Could you find every line in the records below that contains the word "down" and copy it?

BEGIN Input material

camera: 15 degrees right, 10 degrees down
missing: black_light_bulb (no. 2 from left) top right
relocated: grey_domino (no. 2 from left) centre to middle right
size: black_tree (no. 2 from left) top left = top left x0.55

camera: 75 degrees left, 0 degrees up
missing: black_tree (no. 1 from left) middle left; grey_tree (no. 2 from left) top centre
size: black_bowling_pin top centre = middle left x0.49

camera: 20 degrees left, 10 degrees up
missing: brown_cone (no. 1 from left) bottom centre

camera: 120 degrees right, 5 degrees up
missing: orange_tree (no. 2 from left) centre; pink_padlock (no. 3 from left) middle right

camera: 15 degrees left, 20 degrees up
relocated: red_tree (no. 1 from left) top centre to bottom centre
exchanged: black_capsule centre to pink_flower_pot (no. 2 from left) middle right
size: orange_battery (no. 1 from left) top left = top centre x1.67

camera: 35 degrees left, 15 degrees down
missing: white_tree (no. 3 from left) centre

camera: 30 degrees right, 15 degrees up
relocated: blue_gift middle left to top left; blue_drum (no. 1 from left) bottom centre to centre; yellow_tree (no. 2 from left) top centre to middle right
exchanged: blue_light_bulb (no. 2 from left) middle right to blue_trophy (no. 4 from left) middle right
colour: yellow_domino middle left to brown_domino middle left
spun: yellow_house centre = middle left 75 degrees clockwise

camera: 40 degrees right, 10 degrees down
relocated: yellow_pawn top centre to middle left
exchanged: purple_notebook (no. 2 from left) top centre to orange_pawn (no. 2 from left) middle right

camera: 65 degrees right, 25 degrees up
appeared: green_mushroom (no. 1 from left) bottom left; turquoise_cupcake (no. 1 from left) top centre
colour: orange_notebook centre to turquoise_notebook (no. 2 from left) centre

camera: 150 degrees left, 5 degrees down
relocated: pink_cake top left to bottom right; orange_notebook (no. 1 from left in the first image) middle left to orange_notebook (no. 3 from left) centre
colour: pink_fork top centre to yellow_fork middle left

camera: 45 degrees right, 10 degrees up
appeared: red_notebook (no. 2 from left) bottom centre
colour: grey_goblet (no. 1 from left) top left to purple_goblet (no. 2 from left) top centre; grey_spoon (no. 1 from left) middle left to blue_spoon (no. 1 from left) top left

END Input material

= Finished exercise =
camera: 15 degrees right, 10 degrees down
camera: 35 degrees left, 15 degrees down
camera: 40 degrees right, 10 degrees down
camera: 150 degrees left, 5 degrees down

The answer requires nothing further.